■ **Work required**:
The lines to reproduce run from the first one below to the line containing "D3: diode (A", both included. Reproduce them exactly and nothing else.

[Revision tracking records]
##############################

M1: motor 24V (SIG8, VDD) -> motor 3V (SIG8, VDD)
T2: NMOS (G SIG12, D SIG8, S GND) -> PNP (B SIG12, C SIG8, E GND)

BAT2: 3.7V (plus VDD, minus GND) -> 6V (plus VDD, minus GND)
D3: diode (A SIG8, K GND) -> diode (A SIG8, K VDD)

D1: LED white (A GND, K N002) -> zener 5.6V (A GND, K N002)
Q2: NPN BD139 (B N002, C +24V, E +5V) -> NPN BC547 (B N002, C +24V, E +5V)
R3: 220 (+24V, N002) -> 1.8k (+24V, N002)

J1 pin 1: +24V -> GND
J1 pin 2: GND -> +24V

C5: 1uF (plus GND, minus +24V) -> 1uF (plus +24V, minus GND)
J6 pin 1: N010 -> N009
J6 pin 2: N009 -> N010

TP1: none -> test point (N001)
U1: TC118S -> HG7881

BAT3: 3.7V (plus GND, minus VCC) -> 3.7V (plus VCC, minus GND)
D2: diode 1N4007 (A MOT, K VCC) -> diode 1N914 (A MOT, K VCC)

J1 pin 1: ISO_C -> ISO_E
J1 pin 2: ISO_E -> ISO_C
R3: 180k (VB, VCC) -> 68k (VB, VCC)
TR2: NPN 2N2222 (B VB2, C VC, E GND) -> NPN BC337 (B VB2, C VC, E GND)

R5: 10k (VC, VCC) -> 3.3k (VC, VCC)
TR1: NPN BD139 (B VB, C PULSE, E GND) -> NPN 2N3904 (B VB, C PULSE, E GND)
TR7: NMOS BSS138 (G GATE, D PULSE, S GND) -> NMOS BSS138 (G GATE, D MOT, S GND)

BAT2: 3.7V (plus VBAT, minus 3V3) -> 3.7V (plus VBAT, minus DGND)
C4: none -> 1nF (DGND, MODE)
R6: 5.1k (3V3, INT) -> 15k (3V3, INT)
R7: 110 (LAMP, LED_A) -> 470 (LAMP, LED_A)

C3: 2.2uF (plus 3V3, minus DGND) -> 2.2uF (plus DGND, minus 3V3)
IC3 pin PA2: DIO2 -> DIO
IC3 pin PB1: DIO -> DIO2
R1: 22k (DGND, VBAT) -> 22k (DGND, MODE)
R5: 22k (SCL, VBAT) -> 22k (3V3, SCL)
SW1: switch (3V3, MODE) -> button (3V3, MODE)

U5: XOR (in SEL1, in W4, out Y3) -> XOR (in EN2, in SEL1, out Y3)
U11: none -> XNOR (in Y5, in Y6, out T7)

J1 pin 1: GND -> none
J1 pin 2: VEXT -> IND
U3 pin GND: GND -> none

##############################

■ **Task output**:
M1: motor 24V (SIG8, VDD) -> motor 3V (SIG8, VDD)
T2: NMOS (G SIG12, D SIG8, S GND) -> PNP (B SIG12, C SIG8, E GND)

BAT2: 3.7V (plus VDD, minus GND) -> 6V (plus VDD, minus GND)
D3: diode (A SIG8, K GND) -> diode (A SIG8, K VDD)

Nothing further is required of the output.